Task brief — Could you please repeat the data below word for word?

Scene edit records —
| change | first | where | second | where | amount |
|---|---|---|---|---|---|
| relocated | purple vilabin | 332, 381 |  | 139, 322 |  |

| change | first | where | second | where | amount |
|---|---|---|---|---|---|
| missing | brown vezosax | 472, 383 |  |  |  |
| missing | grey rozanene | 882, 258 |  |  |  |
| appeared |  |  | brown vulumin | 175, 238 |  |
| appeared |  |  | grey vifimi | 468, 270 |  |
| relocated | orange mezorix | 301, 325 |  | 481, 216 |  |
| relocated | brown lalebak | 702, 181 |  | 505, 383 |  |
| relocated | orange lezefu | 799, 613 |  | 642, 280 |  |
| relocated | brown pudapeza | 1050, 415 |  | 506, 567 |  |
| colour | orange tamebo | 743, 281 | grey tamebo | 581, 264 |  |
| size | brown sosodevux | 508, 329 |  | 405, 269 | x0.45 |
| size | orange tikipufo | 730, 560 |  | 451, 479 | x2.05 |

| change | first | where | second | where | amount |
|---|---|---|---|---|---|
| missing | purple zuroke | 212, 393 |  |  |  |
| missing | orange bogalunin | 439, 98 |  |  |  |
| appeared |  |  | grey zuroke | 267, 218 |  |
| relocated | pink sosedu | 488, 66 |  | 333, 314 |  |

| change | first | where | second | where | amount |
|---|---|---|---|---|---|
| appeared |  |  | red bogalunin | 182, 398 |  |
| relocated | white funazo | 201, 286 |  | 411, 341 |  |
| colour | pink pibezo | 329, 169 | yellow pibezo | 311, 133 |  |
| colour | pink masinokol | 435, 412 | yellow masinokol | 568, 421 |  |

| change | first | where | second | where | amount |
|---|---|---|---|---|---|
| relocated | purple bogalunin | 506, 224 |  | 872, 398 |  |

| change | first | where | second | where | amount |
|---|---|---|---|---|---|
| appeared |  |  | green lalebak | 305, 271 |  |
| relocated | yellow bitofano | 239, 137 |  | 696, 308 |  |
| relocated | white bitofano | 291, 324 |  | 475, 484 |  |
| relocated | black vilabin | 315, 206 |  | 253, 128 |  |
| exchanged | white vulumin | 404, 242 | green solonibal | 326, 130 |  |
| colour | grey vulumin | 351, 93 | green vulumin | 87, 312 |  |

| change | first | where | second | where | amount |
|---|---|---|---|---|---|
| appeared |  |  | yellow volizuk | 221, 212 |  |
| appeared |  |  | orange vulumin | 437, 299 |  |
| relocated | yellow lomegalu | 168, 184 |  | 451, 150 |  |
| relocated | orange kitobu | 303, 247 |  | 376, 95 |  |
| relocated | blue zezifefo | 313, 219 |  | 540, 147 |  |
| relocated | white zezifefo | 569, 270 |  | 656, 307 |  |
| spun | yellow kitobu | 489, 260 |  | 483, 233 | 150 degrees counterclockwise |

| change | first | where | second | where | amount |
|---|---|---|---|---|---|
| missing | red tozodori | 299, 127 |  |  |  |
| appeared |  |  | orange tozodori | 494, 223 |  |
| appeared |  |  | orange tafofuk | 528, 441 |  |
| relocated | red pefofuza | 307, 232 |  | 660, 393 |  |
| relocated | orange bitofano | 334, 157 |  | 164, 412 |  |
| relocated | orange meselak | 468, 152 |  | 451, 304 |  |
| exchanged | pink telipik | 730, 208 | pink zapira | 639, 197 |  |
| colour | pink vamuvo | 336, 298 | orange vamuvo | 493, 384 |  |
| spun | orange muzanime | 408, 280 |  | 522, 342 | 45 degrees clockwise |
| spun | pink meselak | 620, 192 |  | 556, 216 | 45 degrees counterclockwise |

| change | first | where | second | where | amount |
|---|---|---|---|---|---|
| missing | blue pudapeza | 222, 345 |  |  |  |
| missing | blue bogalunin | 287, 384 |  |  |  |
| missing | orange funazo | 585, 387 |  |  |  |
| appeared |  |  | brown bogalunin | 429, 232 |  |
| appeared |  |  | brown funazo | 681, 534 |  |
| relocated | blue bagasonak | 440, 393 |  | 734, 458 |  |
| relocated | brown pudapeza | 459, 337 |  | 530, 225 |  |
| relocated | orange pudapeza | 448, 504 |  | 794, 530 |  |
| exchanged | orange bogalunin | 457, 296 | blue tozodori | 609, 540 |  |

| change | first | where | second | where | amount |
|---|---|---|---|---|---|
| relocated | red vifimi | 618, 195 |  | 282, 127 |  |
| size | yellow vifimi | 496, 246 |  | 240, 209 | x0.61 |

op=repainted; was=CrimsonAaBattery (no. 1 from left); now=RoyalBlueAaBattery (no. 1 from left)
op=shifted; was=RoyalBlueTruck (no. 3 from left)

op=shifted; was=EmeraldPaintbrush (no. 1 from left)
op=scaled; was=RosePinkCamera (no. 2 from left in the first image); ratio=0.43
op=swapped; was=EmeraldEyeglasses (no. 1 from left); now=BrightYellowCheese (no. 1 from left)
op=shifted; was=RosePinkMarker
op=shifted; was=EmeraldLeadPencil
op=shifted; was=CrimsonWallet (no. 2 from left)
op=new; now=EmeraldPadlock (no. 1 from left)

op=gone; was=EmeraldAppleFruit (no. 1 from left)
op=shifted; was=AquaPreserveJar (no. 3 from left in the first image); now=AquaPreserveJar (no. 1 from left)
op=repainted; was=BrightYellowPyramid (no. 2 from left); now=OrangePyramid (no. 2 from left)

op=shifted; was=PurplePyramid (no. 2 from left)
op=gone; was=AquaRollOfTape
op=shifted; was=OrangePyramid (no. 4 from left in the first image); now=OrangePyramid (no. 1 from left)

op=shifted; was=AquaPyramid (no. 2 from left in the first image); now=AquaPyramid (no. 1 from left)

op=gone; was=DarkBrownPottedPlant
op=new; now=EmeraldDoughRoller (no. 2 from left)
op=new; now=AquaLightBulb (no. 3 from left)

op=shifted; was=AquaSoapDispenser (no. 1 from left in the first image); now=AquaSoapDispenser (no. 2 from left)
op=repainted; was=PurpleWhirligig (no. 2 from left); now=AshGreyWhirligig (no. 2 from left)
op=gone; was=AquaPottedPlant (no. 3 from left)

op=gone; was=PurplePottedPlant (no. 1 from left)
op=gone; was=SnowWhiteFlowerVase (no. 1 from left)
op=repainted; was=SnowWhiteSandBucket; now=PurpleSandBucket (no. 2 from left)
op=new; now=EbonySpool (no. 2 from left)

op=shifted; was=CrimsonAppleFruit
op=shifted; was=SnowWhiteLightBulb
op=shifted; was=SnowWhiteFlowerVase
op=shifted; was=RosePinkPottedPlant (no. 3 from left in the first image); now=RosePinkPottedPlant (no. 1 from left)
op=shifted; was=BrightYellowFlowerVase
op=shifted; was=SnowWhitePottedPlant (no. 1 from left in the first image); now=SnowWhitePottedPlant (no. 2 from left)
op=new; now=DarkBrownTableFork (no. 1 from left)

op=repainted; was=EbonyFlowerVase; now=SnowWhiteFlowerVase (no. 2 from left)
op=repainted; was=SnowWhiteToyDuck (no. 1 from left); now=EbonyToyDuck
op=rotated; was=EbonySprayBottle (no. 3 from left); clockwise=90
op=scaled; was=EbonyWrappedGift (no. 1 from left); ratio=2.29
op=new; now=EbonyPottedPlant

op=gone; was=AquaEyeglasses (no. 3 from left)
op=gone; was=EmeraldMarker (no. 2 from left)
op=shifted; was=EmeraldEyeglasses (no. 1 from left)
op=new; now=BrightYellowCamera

Task output —
| change | first | where | second | where | amount |
|---|---|---|---|---|---|
| relocated | purple vilabin | 332, 381 |  | 139, 322 |  |

| change | first | where | second | where | amount |
|---|---|---|---|---|---|
| missing | brown vezosax | 472, 383 |  |  |  |
| missing | grey rozanene | 882, 258 |  |  |  |
| appeared |  |  | brown vulumin | 175, 238 |  |
| appeared |  |  | grey vifimi | 468, 270 |  |
| relocated | orange mezorix | 301, 325 |  | 481, 216 |  |
| relocated | brown lalebak | 702, 181 |  | 505, 383 |  |
| relocated | orange lezefu | 799, 613 |  | 642, 280 |  |
| relocated | brown pudapeza | 1050, 415 |  | 506, 567 |  |
| colour | orange tamebo | 743, 281 | grey tamebo | 581, 264 |  |
| size | brown sosodevux | 508, 329 |  | 405, 269 | x0.45 |
| size | orange tikipufo | 730, 560 |  | 451, 479 | x2.05 |

| change | first | where | second | where | amount |
|---|---|---|---|---|---|
| missing | purple zuroke | 212, 393 |  |  |  |
| missing | orange bogalunin | 439, 98 |  |  |  |
| appeared |  |  | grey zuroke | 267, 218 |  |
| relocated | pink sosedu | 488, 66 |  | 333, 314 |  |

| change | first | where | second | where | amount |
|---|---|---|---|---|---|
| appeared |  |  | red bogalunin | 182, 398 |  |
| relocated | white funazo | 201, 286 |  | 411, 341 |  |
| colour | pink pibezo | 329, 169 | yellow pibezo | 311, 133 |  |
| colour | pink masinokol | 435, 412 | yellow masinokol | 568, 421 |  |

| change | first | where | second | where | amount |
|---|---|---|---|---|---|
| relocated | purple bogalunin | 506, 224 |  | 872, 398 |  |

| change | first | where | second | where | amount |
|---|---|---|---|---|---|
| appeared |  |  | green lalebak | 305, 271 |  |
| relocated | yellow bitofano | 239, 137 |  | 696, 308 |  |
| relocated | white bitofano | 291, 324 |  | 475, 484 |  |
| relocated | black vilabin | 315, 206 |  | 253, 128 |  |
| exchanged | white vulumin | 404, 242 | green solonibal | 326, 130 |  |
| colour | grey vulumin | 351, 93 | green vulumin | 87, 312 |  |

| change | first | where | second | where | amount |
|---|---|---|---|---|---|
| appeared |  |  | yellow volizuk | 221, 212 |  |
| appeared |  |  | orange vulumin | 437, 299 |  |
| relocated | yellow lomegalu | 168, 184 |  | 451, 150 |  |
| relocated | orange kitobu | 303, 247 |  | 376, 95 |  |
| relocated | blue zezifefo | 313, 219 |  | 540, 147 |  |
| relocated | white zezifefo | 569, 270 |  | 656, 307 |  |
| spun | yellow kitobu | 489, 260 |  | 483, 233 | 150 degrees counterclockwise |

| change | first | where | second | where | amount |
|---|---|---|---|---|---|
| missing | red tozodori | 299, 127 |  |  |  |
| appeared |  |  | orange tozodori | 494, 223 |  |
| appeared |  |  | orange tafofuk | 528, 441 |  |
| relocated | red pefofuza | 307, 232 |  | 660, 393 |  |
| relocated | orange bitofano | 334, 157 |  | 164, 412 |  |
| relocated | orange meselak | 468, 152 |  | 451, 304 |  |
| exchanged | pink telipik | 730, 208 | pink zapira | 639, 197 |  |
| colour | pink vamuvo | 336, 298 | orange vamuvo | 493, 384 |  |
| spun | orange muzanime | 408, 280 |  | 522, 342 | 45 degrees clockwise |
| spun | pink meselak | 620, 192 |  | 556, 216 | 45 degrees counterclockwise |

| change | first | where | second | where | amount |
|---|---|---|---|---|---|
| missing | blue pudapeza | 222, 345 |  |  |  |
| missing | blue bogalunin | 287, 384 |  |  |  |
| missing | orange funazo | 585, 387 |  |  |  |
| appeared |  |  | brown bogalunin | 429, 232 |  |
| appeared |  |  | brown funazo | 681, 534 |  |
| relocated | blue bagasonak | 440, 393 |  | 734, 458 |  |
| relocated | brown pudapeza | 459, 337 |  | 530, 225 |  |
| relocated | orange pudapeza | 448, 504 |  | 794, 530 |  |
| exchanged | orange bogalunin | 457, 296 | blue tozodori | 609, 540 |  |

| change | first | where | second | where | amount |
|---|---|---|---|---|---|
| relocated | red vifimi | 618, 195 |  | 282, 127 |  |
| size | yellow vifimi | 496, 246 |  | 240, 209 | x0.61 |

op=repainted; was=CrimsonAaBattery (no. 1 from left); now=RoyalBlueAaBattery (no. 1 from left)
op=shifted; was=RoyalBlueTruck (no. 3 from left)

op=shifted; was=EmeraldPaintbrush (no. 1 from left)
op=scaled; was=RosePinkCamera (no. 2 from left in the first image); ratio=0.43
op=swapped; was=EmeraldEyeglasses (no. 1 from left); now=BrightYellowCheese (no. 1 from left)
op=shifted; was=RosePinkMarker
op=shifted; was=EmeraldLeadPencil
op=shifted; was=CrimsonWallet (no. 2 from left)
op=new; now=EmeraldPadlock (no. 1 from left)

op=gone; was=EmeraldAppleFruit (no. 1 from left)
op=shifted; was=AquaPreserveJar (no. 3 from left in the first image); now=AquaPreserveJar (no. 1 from left)
op=repainted; was=BrightYellowPyramid (no. 2 from left); now=OrangePyramid (no. 2 from left)

op=shifted; was=PurplePyramid (no. 2 from left)
op=gone; was=AquaRollOfTape
op=shifted; was=OrangePyramid (no. 4 from left in the first image); now=OrangePyramid (no. 1 from left)

op=shifted; was=AquaPyramid (no. 2 from left in the first image); now=AquaPyramid (no. 1 from left)

op=gone; was=DarkBrownPottedPlant
op=new; now=EmeraldDoughRoller (no. 2 from left)
op=new; now=AquaLightBulb (no. 3 from left)

op=shifted; was=AquaSoapDispenser (no. 1 from left in the first image); now=AquaSoapDispenser (no. 2 from left)
op=repainted; was=PurpleWhirligig (no. 2 from left); now=AshGreyWhirligig (no. 2 from left)
op=gone; was=AquaPottedPlant (no. 3 from left)

op=gone; was=PurplePottedPlant (no. 1 from left)
op=gone; was=SnowWhiteFlowerVase (no. 1 from left)
op=repainted; was=SnowWhiteSandBucket; now=PurpleSandBucket (no. 2 from left)
op=new; now=EbonySpool (no. 2 from left)

op=shifted; was=CrimsonAppleFruit
op=shifted; was=SnowWhiteLightBulb
op=shifted; was=SnowWhiteFlowerVase
op=shifted; was=RosePinkPottedPlant (no. 3 from left in the first image); now=RosePinkPottedPlant (no. 1 from left)
op=shifted; was=BrightYellowFlowerVase
op=shifted; was=SnowWhitePottedPlant (no. 1 from left in the first image); now=SnowWhitePottedPlant (no. 2 from left)
op=new; now=DarkBrownTableFork (no. 1 from left)

op=repainted; was=EbonyFlowerVase; now=SnowWhiteFlowerVase (no. 2 from left)
op=repainted; was=SnowWhiteToyDuck (no. 1 from left); now=EbonyToyDuck
op=rotated; was=EbonySprayBottle (no. 3 from left); clockwise=90
op=scaled; was=EbonyWrappedGift (no. 1 from left); ratio=2.29
op=new; now=EbonyPottedPlant

op=gone; was=AquaEyeglasses (no. 3 from left)
op=gone; was=EmeraldMarker (no. 2 from left)
op=shifted; was=EmeraldEyeglasses (no. 1 from left)
op=new; now=BrightYellowCamera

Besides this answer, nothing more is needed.